Each record below must be returned exactly, with no line left out.

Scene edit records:
===============

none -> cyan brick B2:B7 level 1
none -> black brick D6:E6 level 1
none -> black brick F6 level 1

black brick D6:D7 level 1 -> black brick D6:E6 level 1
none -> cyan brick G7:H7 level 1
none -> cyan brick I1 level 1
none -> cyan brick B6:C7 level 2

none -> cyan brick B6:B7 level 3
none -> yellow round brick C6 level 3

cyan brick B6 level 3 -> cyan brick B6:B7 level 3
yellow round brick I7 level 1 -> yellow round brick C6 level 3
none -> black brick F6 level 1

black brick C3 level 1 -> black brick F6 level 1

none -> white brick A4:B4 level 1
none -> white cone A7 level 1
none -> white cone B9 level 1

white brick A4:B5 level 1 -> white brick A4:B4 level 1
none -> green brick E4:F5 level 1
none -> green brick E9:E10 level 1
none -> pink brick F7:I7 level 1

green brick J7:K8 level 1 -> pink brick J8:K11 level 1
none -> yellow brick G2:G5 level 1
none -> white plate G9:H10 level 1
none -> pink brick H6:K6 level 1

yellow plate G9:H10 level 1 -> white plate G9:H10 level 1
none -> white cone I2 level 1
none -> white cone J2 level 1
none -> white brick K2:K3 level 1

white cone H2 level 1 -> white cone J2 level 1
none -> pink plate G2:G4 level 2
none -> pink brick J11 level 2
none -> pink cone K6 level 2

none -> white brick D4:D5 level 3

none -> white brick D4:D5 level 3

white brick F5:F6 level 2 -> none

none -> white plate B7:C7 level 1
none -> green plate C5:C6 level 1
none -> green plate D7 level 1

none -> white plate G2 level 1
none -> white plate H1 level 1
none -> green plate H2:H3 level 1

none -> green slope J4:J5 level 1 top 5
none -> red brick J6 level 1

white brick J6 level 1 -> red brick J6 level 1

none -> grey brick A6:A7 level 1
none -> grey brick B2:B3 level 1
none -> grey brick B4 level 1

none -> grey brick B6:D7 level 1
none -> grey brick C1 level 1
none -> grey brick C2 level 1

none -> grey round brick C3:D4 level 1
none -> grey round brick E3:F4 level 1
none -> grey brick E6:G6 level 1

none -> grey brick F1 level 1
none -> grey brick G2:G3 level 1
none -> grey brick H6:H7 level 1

===============

Output for this exercise:
none -> cyan brick B2:B7 level 1
none -> black brick D6:E6 level 1
none -> black brick F6 level 1

black brick D6:D7 level 1 -> black brick D6:E6 level 1
none -> cyan brick G7:H7 level 1
none -> cyan brick I1 level 1
none -> cyan brick B6:C7 level 2

none -> cyan brick B6:B7 level 3
none -> yellow round brick C6 level 3

cyan brick B6 level 3 -> cyan brick B6:B7 level 3
yellow round brick I7 level 1 -> yellow round brick C6 level 3
none -> black brick F6 level 1

black brick C3 level 1 -> black brick F6 level 1

none -> white brick A4:B4 level 1
none -> white cone A7 level 1
none -> white cone B9 level 1

white brick A4:B5 level 1 -> white brick A4:B4 level 1
none -> green brick E4:F5 level 1
none -> green brick E9:E10 level 1
none -> pink brick F7:I7 level 1

green brick J7:K8 level 1 -> pink brick J8:K11 level 1
none -> yellow brick G2:G5 level 1
none -> white plate G9:H10 level 1
none -> pink brick H6:K6 level 1

yellow plate G9:H10 level 1 -> white plate G9:H10 level 1
none -> white cone I2 level 1
none -> white cone J2 level 1
none -> white brick K2:K3 level 1

white cone H2 level 1 -> white cone J2 level 1
none -> pink plate G2:G4 level 2
none -> pink brick J11 level 2
none -> pink cone K6 level 2

none -> white brick D4:D5 level 3

none -> white brick D4:D5 level 3

white brick F5:F6 level 2 -> none

none -> white plate B7:C7 level 1
none -> green plate C5:C6 level 1
none -> green plate D7 level 1

none -> white plate G2 level 1
none -> white plate H1 level 1
none -> green plate H2:H3 level 1

none -> green slope J4:J5 level 1 top 5
none -> red brick J6 level 1

white brick J6 level 1 -> red brick J6 level 1

none -> grey brick A6:A7 level 1
none -> grey brick B2:B3 level 1
none -> grey brick B4 level 1

none -> grey brick B6:D7 level 1
none -> grey brick C1 level 1
none -> grey brick C2 level 1

none -> grey round brick C3:D4 level 1
none -> grey round brick E3:F4 level 1
none -> grey brick E6:G6 level 1

none -> grey brick F1 level 1
none -> grey brick G2:G3 level 1
none -> grey brick H6:H7 level 1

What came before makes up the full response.